* **BRIEF**
Quote exactly the lines from the one with "[(272,0),(270,8),(251,1),(251,0),(272,0)]" to the end of the data, both included; omit the pictures.

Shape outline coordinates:
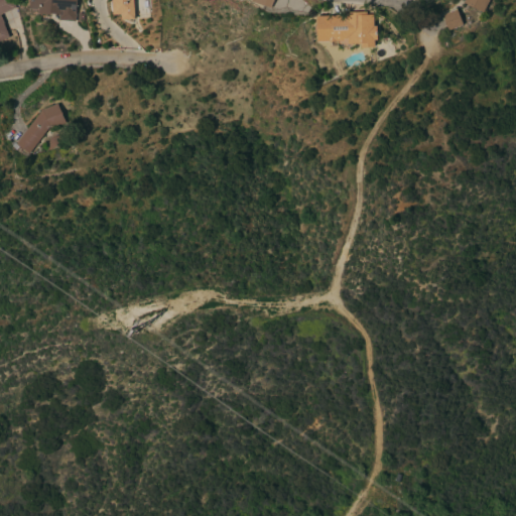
[(0,15),(4,23),(3,24),(8,37),(0,40),(0,0),(11,0),(15,8),(0,15)]
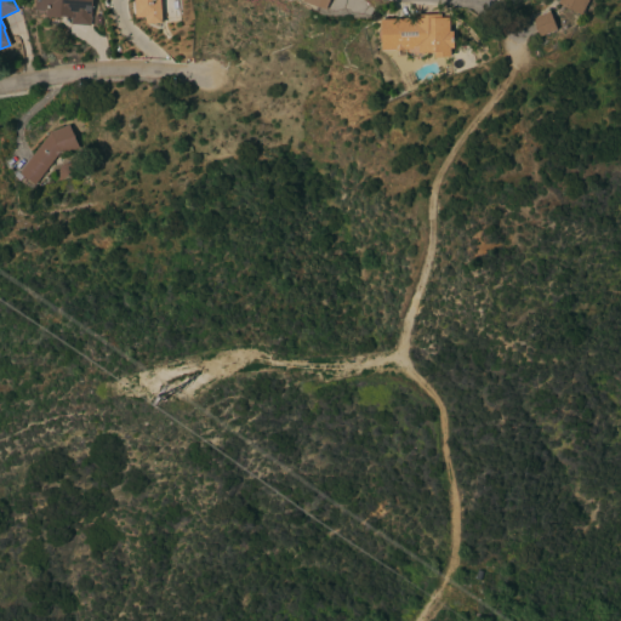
[(91,0),(89,26),(70,24),(70,17),(60,16),(60,17),(45,16),(45,12),(35,11),(35,0),(91,0)]
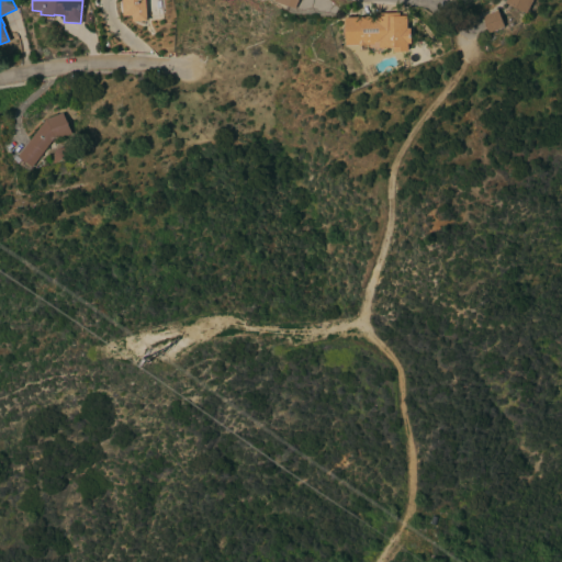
[(145,0),(147,21),(132,22),(132,15),(123,17),(122,0),(145,0)]
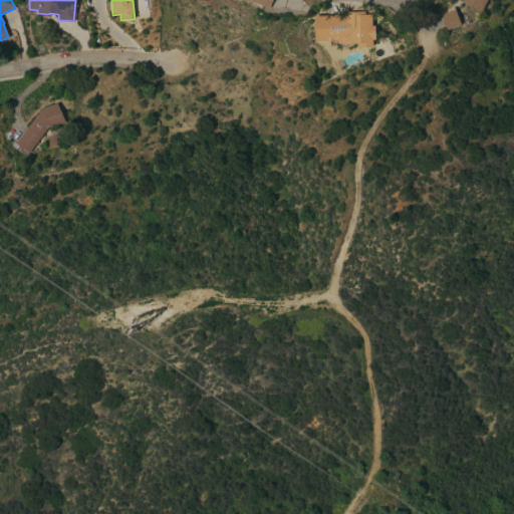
[(272,0),(270,8),(251,1),(251,0),(272,0)]
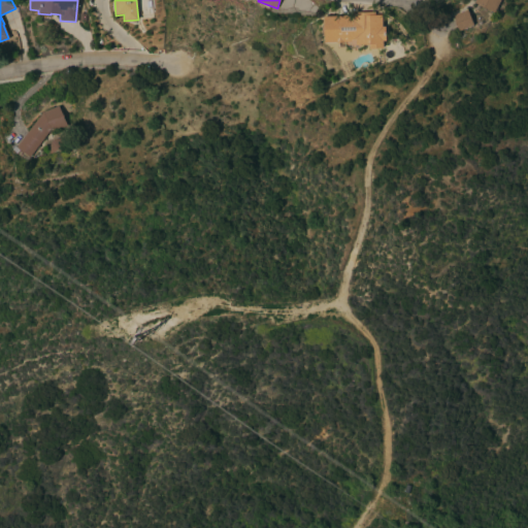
[(499,0),(494,12),(473,2),(474,0),(499,0)]
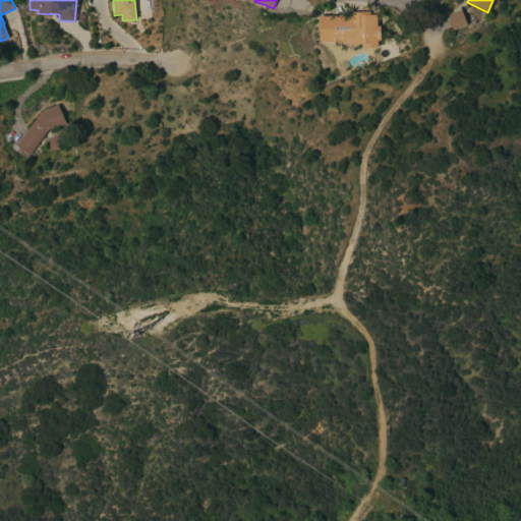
[(466,24),(452,31),(446,14),(460,9),(466,24)]
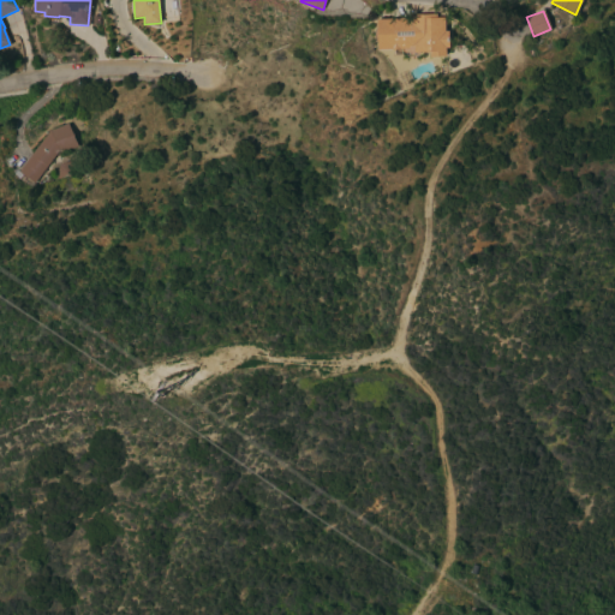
[(408,18),(408,15),(436,13),(436,18),(445,17),(445,31),(448,31),(449,48),(445,48),(446,57),(429,57),(429,52),(427,52),(424,53),(424,52),(422,52),(422,53),(417,55),(415,57),(411,57),(406,55),(402,54),(401,53),(401,57),(392,57),(392,49),(378,49),(378,42),(376,43),(375,39),(374,35),(375,31),(376,28),(377,28),(377,19),(408,18)]
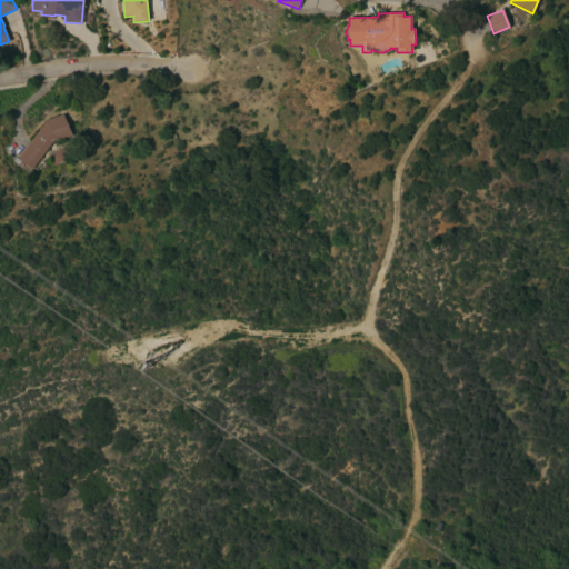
[(63,115),(71,136),(58,141),(57,139),(53,139),(30,169),(17,159),(47,121),(63,115)]
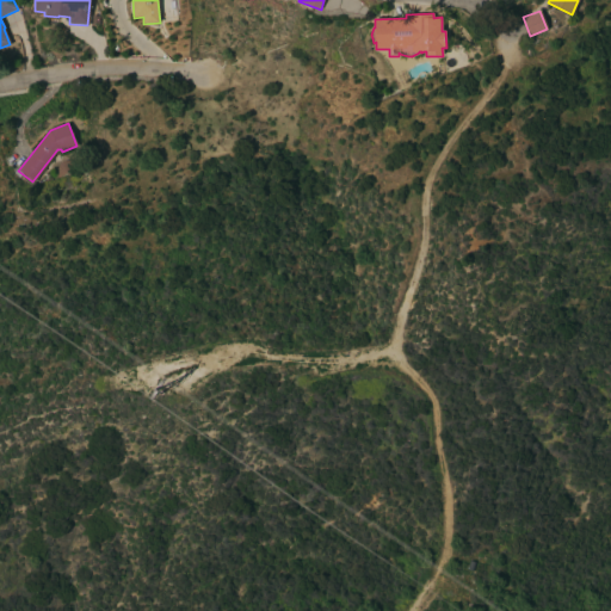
[(55,178),(55,174),(55,171),(56,167),(59,164),(61,162),(63,161),(66,161),(71,162),(66,172),(55,178)]
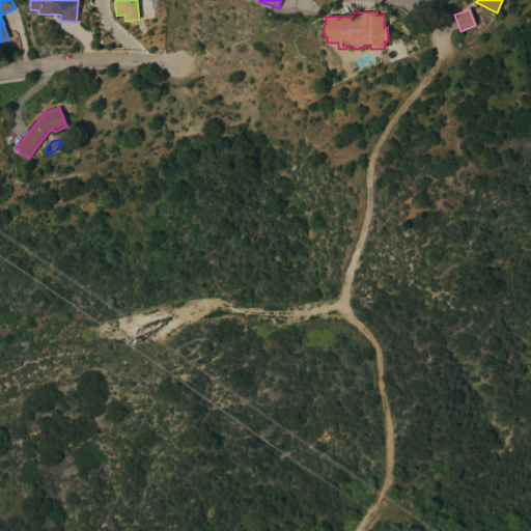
All buildings are outlined.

* **TASK ANSWER**
[(272,0),(270,8),(251,1),(251,0),(272,0)]
[(499,0),(494,12),(473,2),(474,0),(499,0)]
[(466,24),(452,31),(446,14),(460,9),(466,24)]
[(408,18),(408,15),(436,13),(436,18),(445,17),(445,31),(448,31),(449,48),(445,48),(446,57),(429,57),(429,52),(427,52),(424,53),(424,52),(422,52),(422,53),(417,55),(415,57),(411,57),(406,55),(402,54),(401,53),(401,57),(392,57),(392,49),(378,49),(378,42),(376,43),(375,39),(374,35),(375,31),(376,28),(377,28),(377,19),(408,18)]
[(63,115),(71,136),(58,141),(57,139),(53,139),(30,169),(17,159),(47,121),(63,115)]
[(55,178),(55,174),(55,171),(56,167),(59,164),(61,162),(63,161),(66,161),(71,162),(66,172),(55,178)]
All buildings are outlined.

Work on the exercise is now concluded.